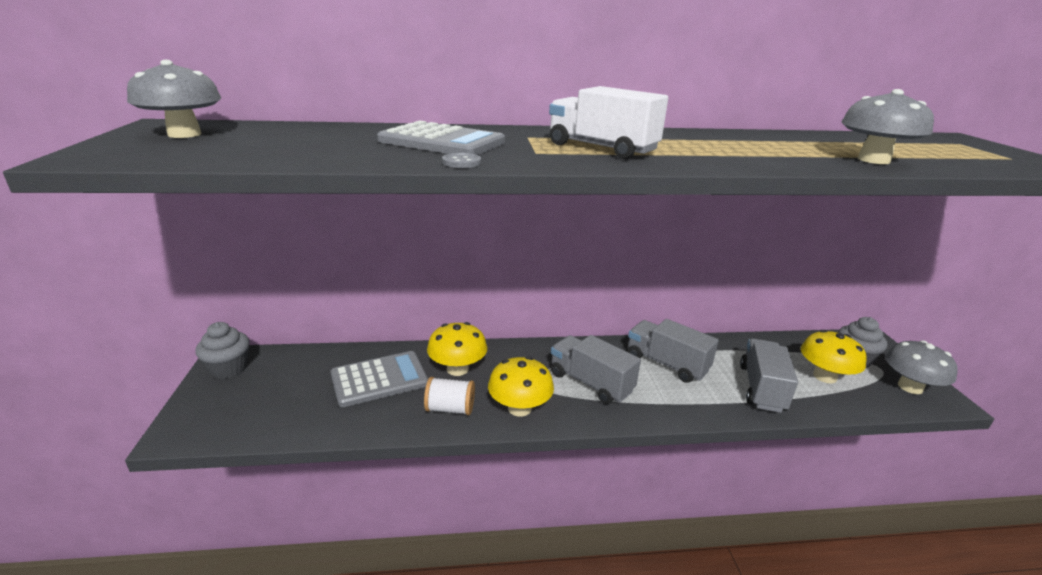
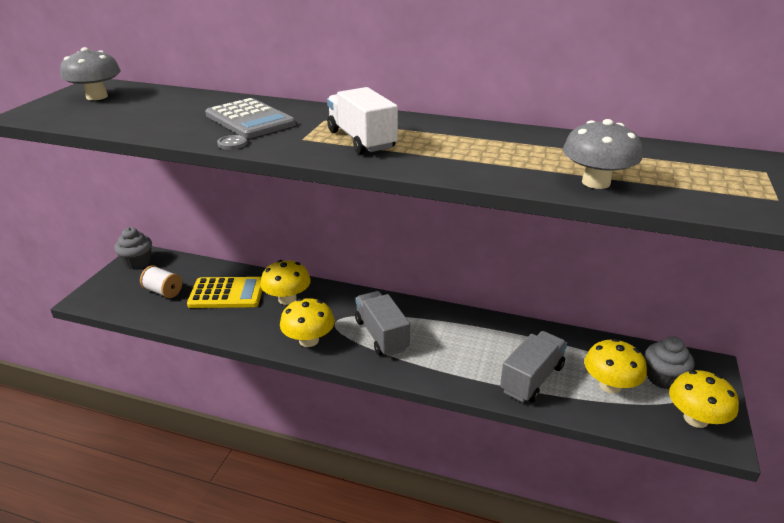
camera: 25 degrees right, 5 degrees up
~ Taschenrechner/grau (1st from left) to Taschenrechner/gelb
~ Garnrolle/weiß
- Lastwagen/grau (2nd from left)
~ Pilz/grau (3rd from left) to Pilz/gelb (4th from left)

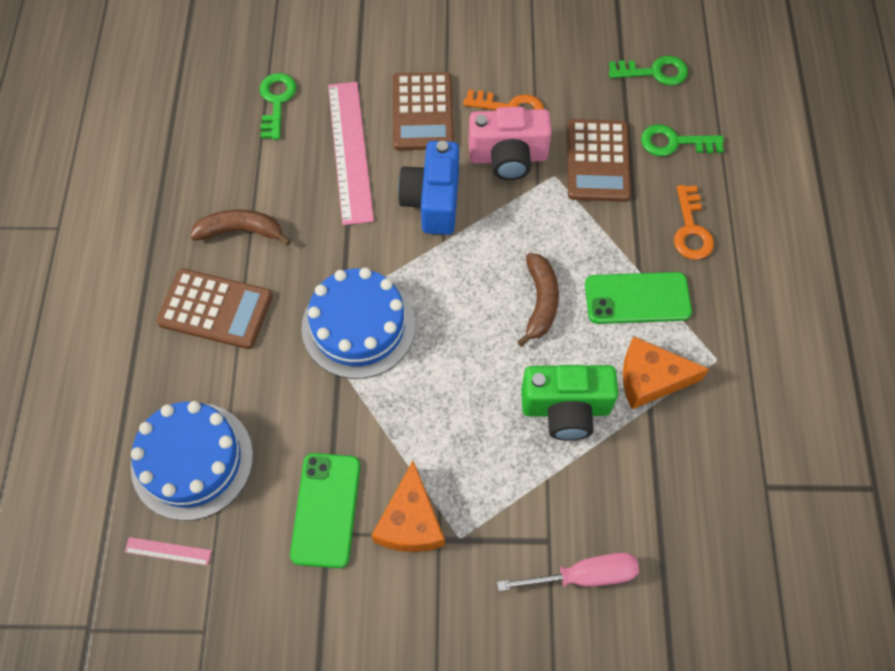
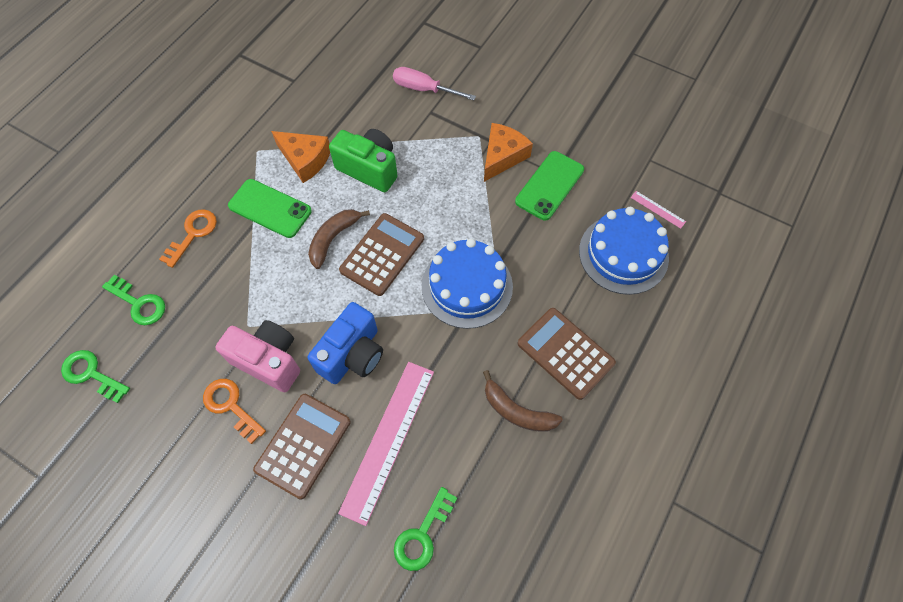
camera: 150 degrees left, 0 degrees up
~ Taschenrechner/braun (3rd from left in the first image) to Taschenrechner/braun (2nd from left)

———

▶ **Goal of the exercise**: Set the records down again exactly, with no pictures.

▶ **Worked solution**:
camera: 25 degrees right, 5 degrees up
~ Taschenrechner/grau (1st from left) to Taschenrechner/gelb
~ Garnrolle/weiß
- Lastwagen/grau (2nd from left)
~ Pilz/grau (3rd from left) to Pilz/gelb (4th from left)

camera: 150 degrees left, 0 degrees up
~ Taschenrechner/braun (3rd from left in the first image) to Taschenrechner/braun (2nd from left)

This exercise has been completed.